# Before-and-after change records
****

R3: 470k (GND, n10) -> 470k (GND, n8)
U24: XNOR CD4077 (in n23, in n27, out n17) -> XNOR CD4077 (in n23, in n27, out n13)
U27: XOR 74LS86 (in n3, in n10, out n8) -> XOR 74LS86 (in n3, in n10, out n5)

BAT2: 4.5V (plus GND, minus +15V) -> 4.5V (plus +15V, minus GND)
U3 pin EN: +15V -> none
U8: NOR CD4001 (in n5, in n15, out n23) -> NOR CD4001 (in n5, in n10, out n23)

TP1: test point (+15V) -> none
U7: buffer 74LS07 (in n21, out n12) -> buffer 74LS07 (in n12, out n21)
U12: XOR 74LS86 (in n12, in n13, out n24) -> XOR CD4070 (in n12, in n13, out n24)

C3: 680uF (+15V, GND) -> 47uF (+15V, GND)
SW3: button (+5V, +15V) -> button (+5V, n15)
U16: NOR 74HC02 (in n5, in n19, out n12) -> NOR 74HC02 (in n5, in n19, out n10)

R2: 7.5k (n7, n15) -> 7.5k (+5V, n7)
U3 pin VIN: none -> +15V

****

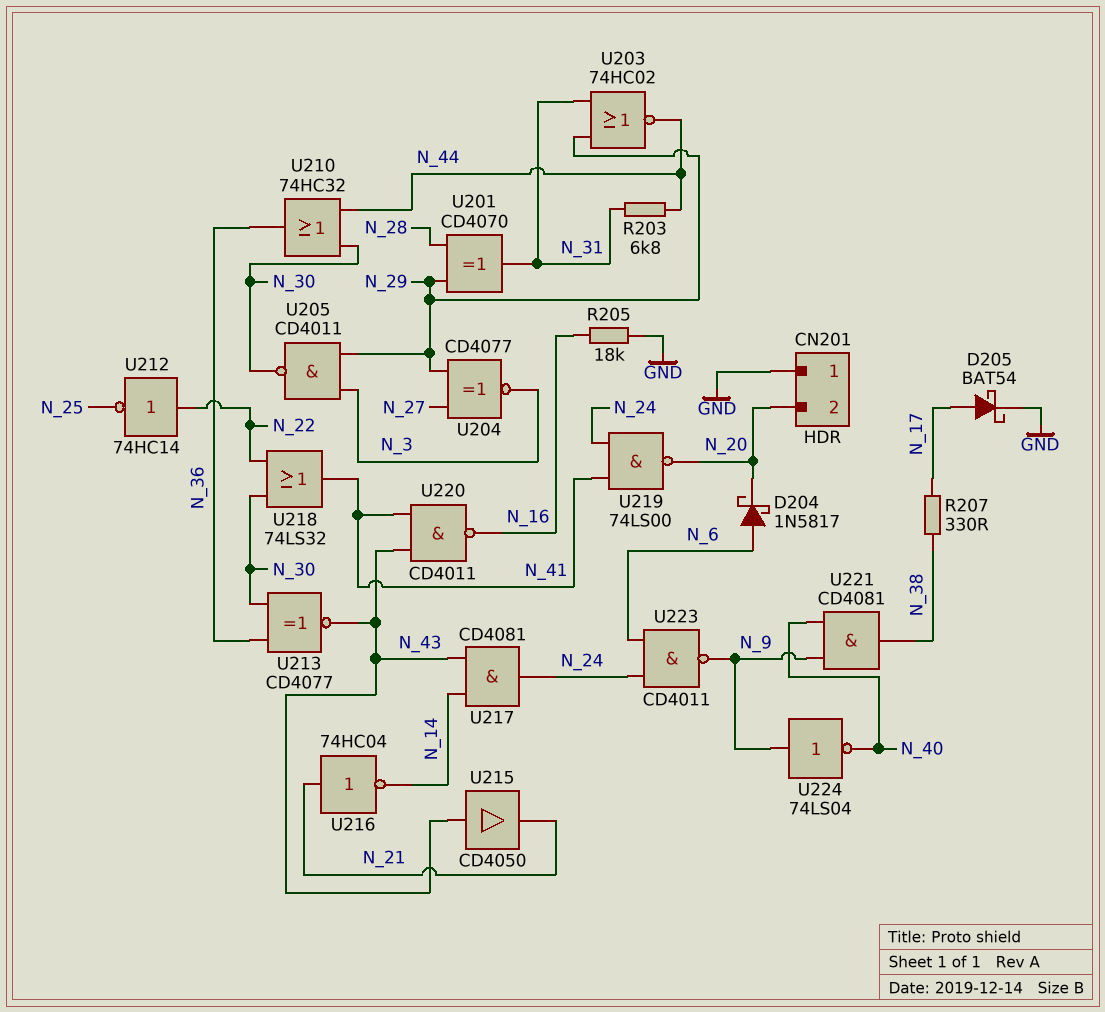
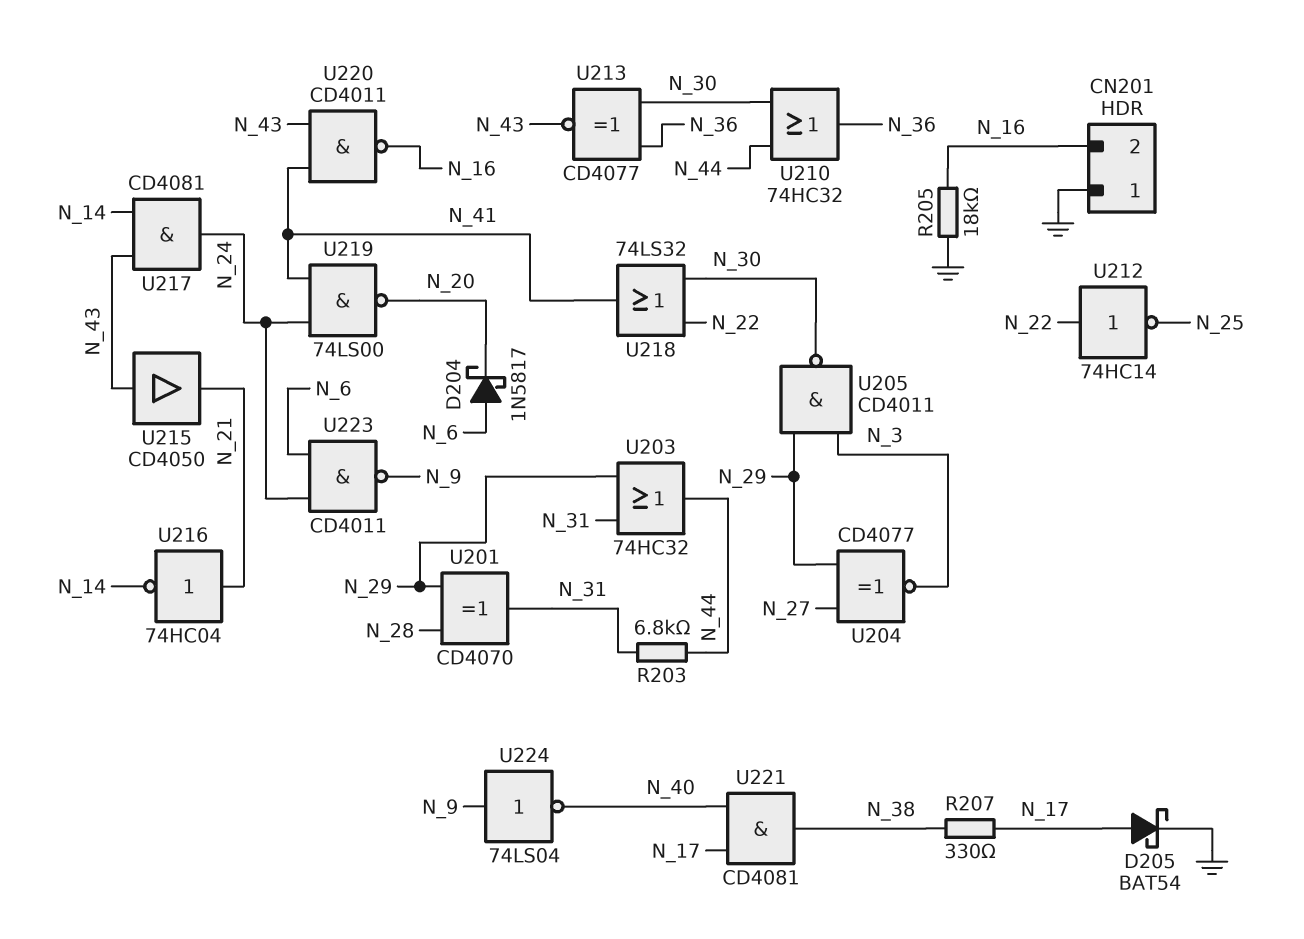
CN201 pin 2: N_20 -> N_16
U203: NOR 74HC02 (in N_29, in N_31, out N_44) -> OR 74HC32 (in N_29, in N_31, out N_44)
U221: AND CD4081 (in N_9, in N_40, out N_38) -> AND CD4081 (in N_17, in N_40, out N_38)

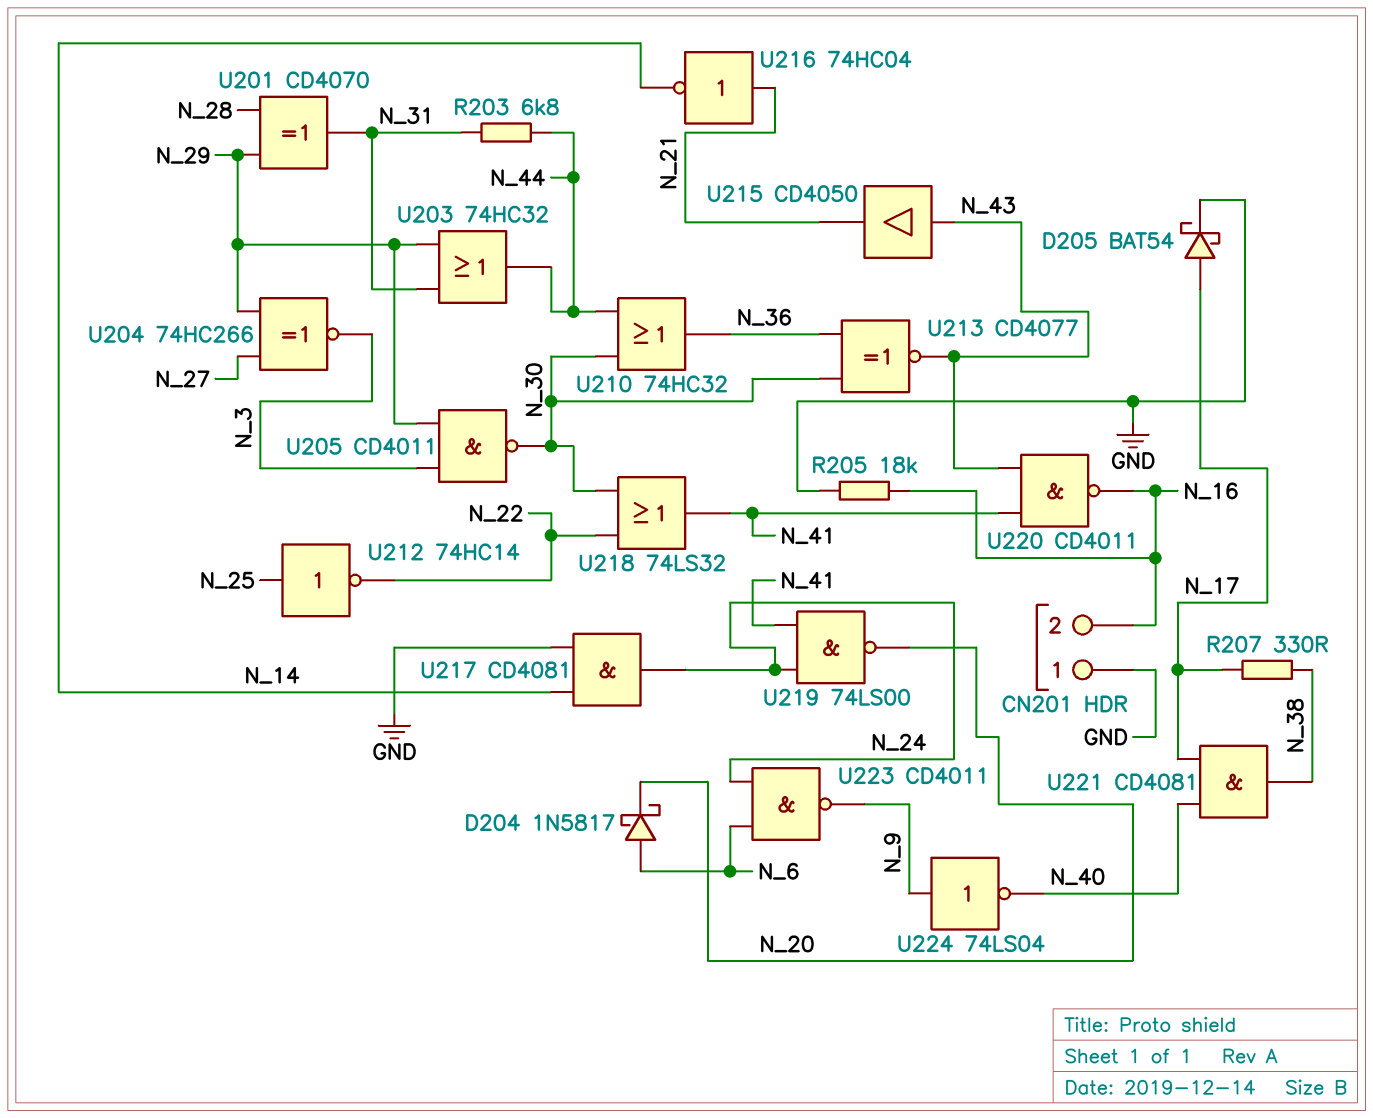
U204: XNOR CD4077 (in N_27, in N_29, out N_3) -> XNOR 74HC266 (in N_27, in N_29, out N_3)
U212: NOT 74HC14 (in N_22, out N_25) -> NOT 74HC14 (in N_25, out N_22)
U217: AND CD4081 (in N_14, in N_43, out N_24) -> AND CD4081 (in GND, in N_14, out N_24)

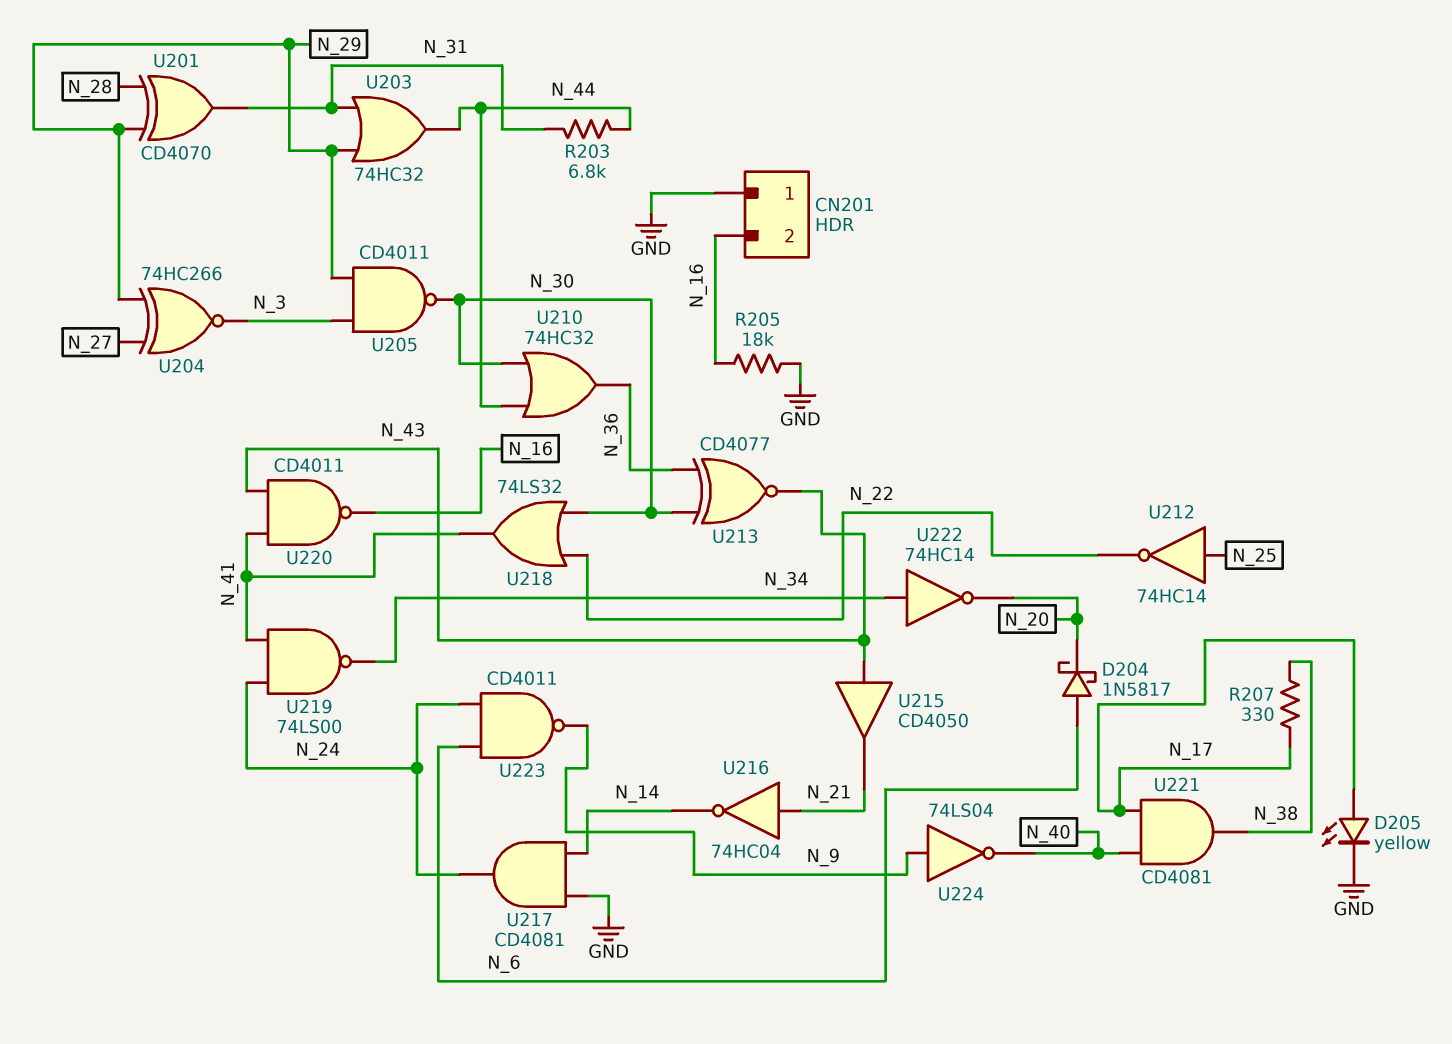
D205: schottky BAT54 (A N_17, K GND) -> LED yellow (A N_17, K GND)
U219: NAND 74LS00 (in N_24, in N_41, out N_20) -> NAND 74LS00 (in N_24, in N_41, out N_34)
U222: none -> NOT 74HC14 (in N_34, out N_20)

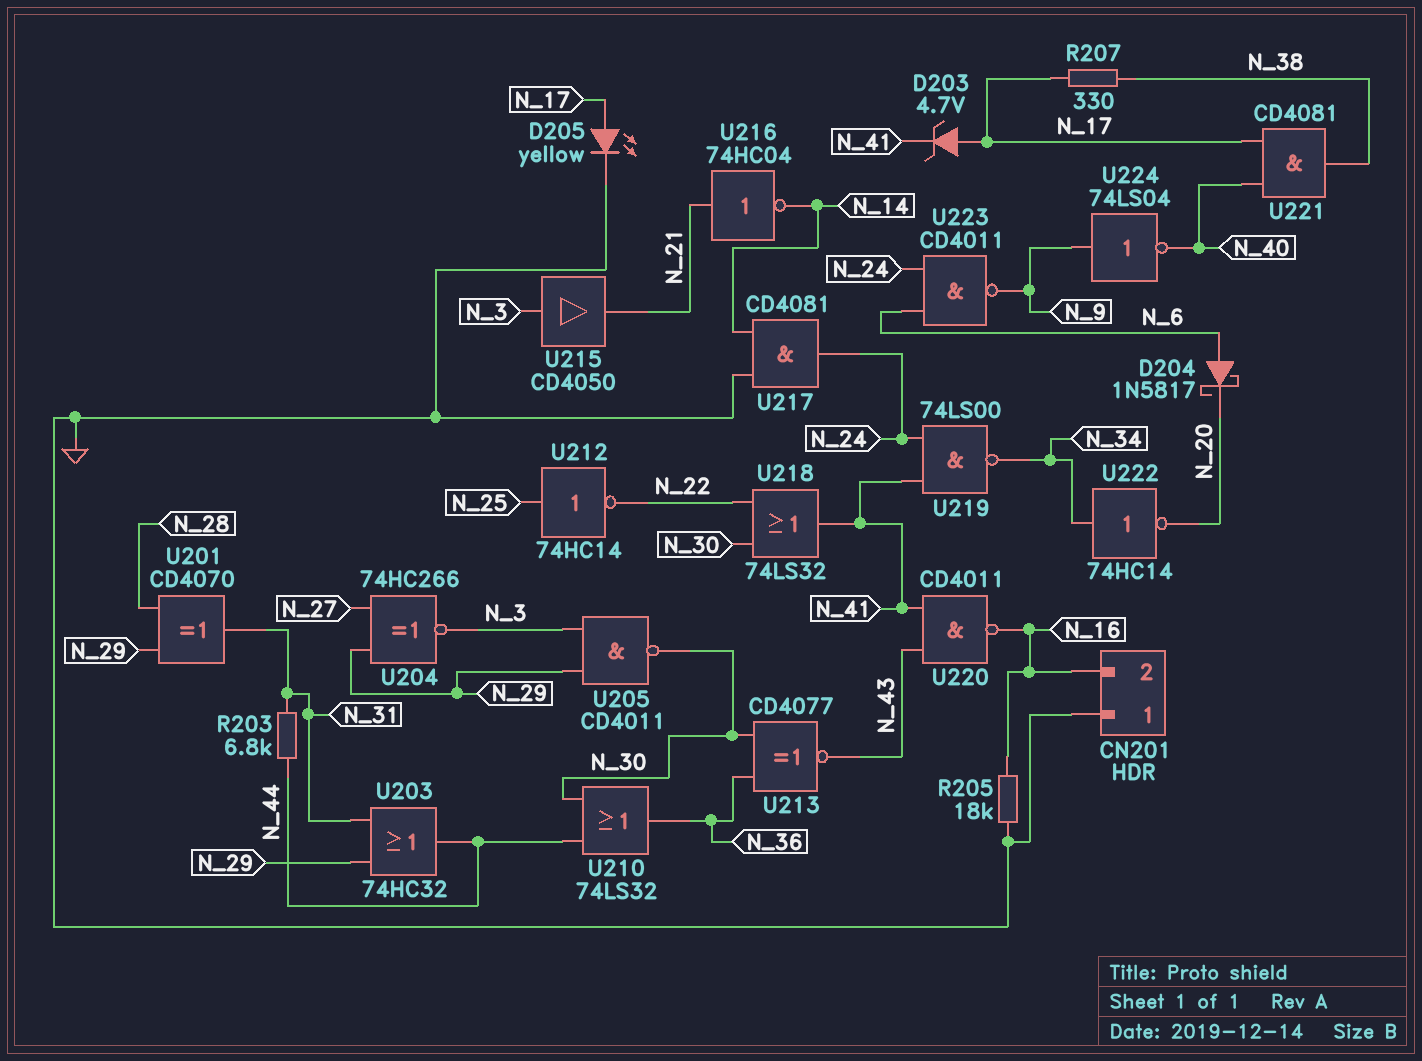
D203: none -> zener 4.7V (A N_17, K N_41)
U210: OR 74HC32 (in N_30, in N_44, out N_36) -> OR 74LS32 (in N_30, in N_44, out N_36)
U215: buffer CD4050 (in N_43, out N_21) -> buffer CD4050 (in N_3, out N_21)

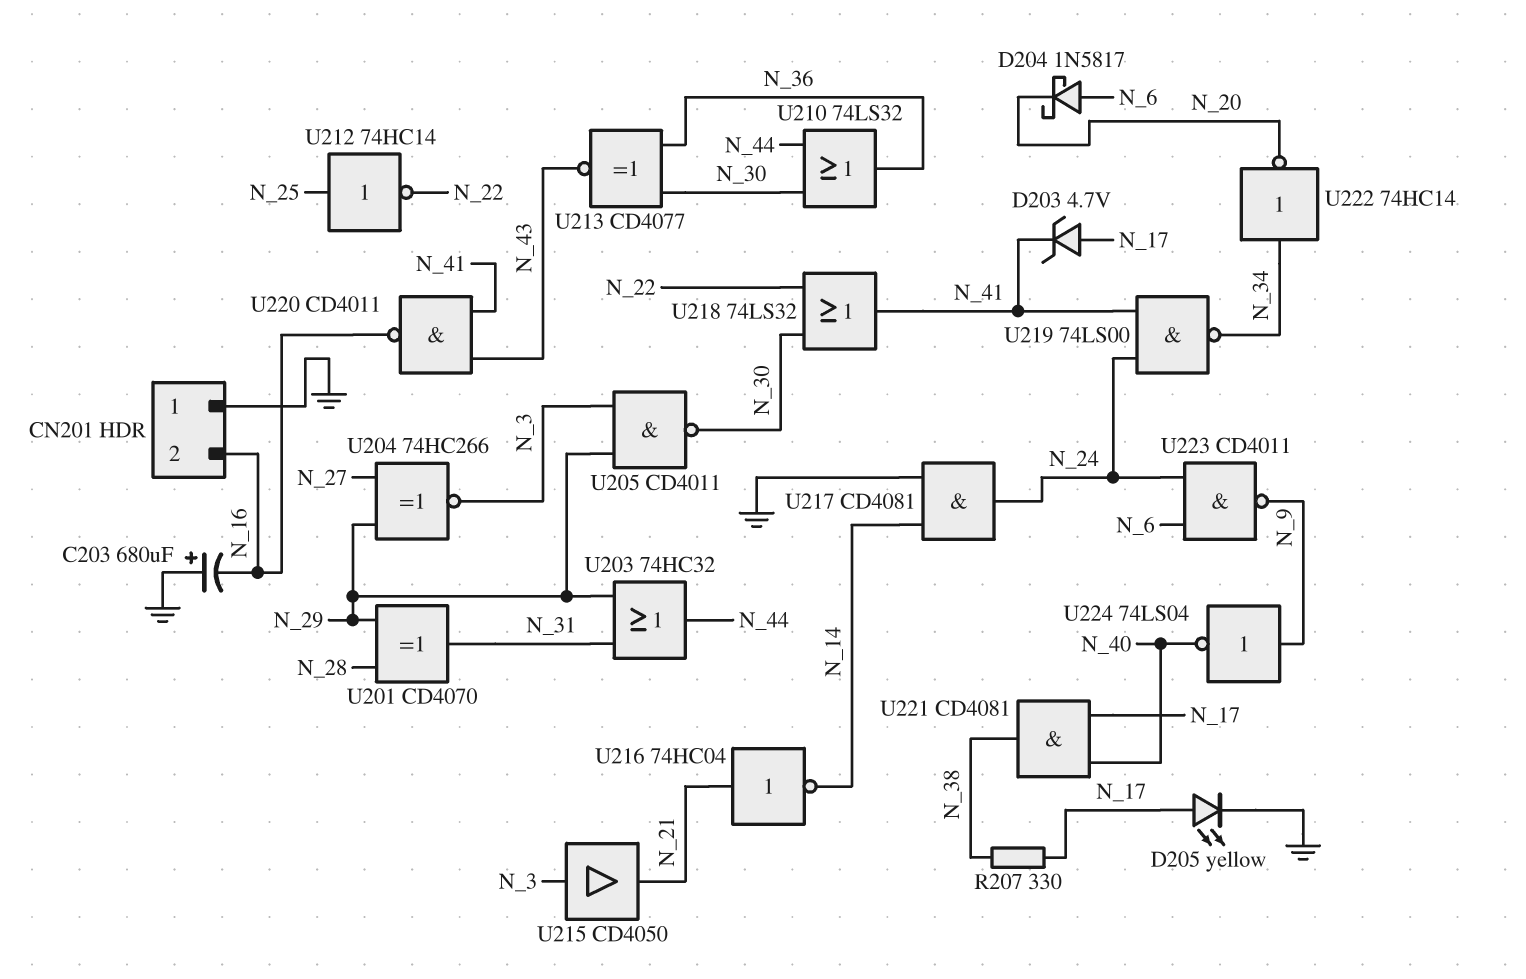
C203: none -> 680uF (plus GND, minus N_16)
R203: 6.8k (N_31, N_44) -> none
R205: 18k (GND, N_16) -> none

****

# EXERCISE DETAILS
Taking the lines above, repeat exactly those from the line that contains "BAT2: 4.5V (plus" through the line that contains "C3: 680uF (+15V, GND) -> 47uF (+15V, GND)", and both of those lines as well. Include nothing else.

# YOUR SOLUTION
BAT2: 4.5V (plus GND, minus +15V) -> 4.5V (plus +15V, minus GND)
U3 pin EN: +15V -> none
U8: NOR CD4001 (in n5, in n15, out n23) -> NOR CD4001 (in n5, in n10, out n23)

TP1: test point (+15V) -> none
U7: buffer 74LS07 (in n21, out n12) -> buffer 74LS07 (in n12, out n21)
U12: XOR 74LS86 (in n12, in n13, out n24) -> XOR CD4070 (in n12, in n13, out n24)

C3: 680uF (+15V, GND) -> 47uF (+15V, GND)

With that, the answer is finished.